PROBLEM DETAILS:
Write out every line of the items below word for word, leaving out the picture lines.

RECORDS TO USE:

※

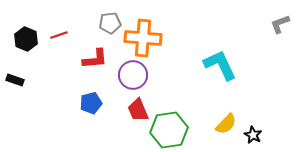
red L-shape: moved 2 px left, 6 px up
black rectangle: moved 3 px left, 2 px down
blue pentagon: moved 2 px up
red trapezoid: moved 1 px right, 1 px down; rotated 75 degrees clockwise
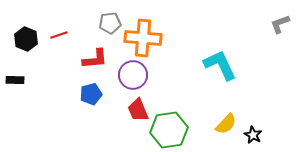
black rectangle: rotated 18 degrees counterclockwise
blue pentagon: moved 9 px up
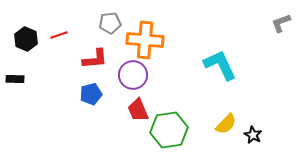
gray L-shape: moved 1 px right, 1 px up
orange cross: moved 2 px right, 2 px down
black rectangle: moved 1 px up
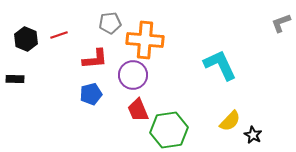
yellow semicircle: moved 4 px right, 3 px up
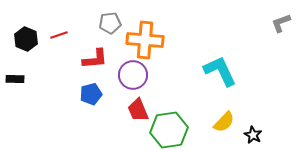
cyan L-shape: moved 6 px down
yellow semicircle: moved 6 px left, 1 px down
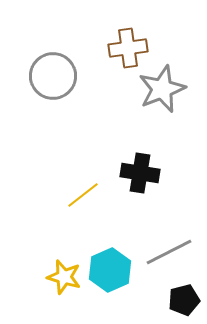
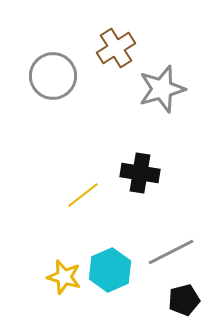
brown cross: moved 12 px left; rotated 24 degrees counterclockwise
gray star: rotated 6 degrees clockwise
gray line: moved 2 px right
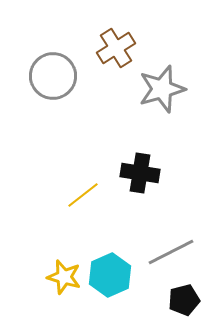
cyan hexagon: moved 5 px down
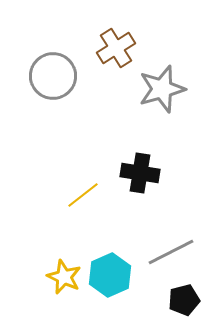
yellow star: rotated 8 degrees clockwise
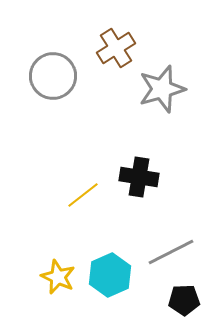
black cross: moved 1 px left, 4 px down
yellow star: moved 6 px left
black pentagon: rotated 12 degrees clockwise
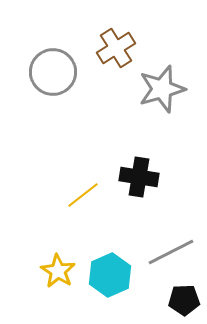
gray circle: moved 4 px up
yellow star: moved 6 px up; rotated 8 degrees clockwise
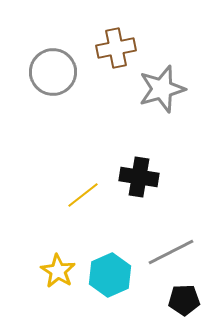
brown cross: rotated 21 degrees clockwise
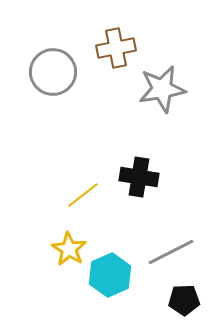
gray star: rotated 6 degrees clockwise
yellow star: moved 11 px right, 22 px up
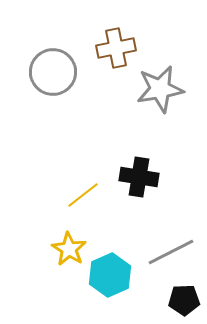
gray star: moved 2 px left
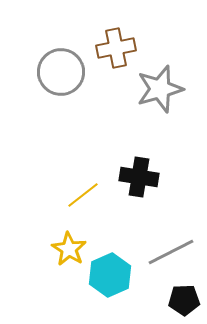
gray circle: moved 8 px right
gray star: rotated 6 degrees counterclockwise
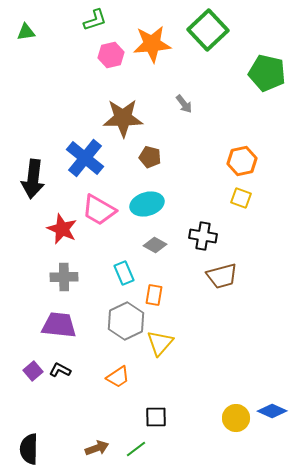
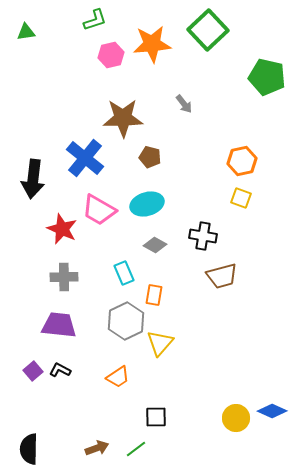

※

TASK SOLUTION:
red L-shape: moved 2 px left, 6 px up
black rectangle: moved 3 px left, 2 px down
blue pentagon: moved 2 px up
red trapezoid: moved 1 px right, 1 px down; rotated 75 degrees clockwise
black rectangle: rotated 18 degrees counterclockwise
blue pentagon: moved 9 px up
gray L-shape: moved 1 px right, 1 px up
orange cross: moved 2 px right, 2 px down
black rectangle: moved 1 px up
yellow semicircle: moved 4 px right, 3 px up
cyan L-shape: moved 6 px down
yellow semicircle: moved 6 px left, 1 px down
brown cross: moved 12 px left; rotated 24 degrees counterclockwise
gray star: rotated 6 degrees clockwise
gray line: moved 2 px right
cyan hexagon: moved 5 px down
yellow star: rotated 8 degrees clockwise
black cross: moved 1 px left, 4 px down
yellow star: moved 6 px left
black pentagon: rotated 12 degrees clockwise
gray circle: moved 4 px up
yellow star: moved 6 px up; rotated 8 degrees clockwise
brown cross: rotated 21 degrees clockwise
gray star: rotated 6 degrees clockwise
yellow star: moved 11 px right, 22 px up
gray star: moved 2 px left
gray circle: moved 8 px right
gray star: rotated 6 degrees counterclockwise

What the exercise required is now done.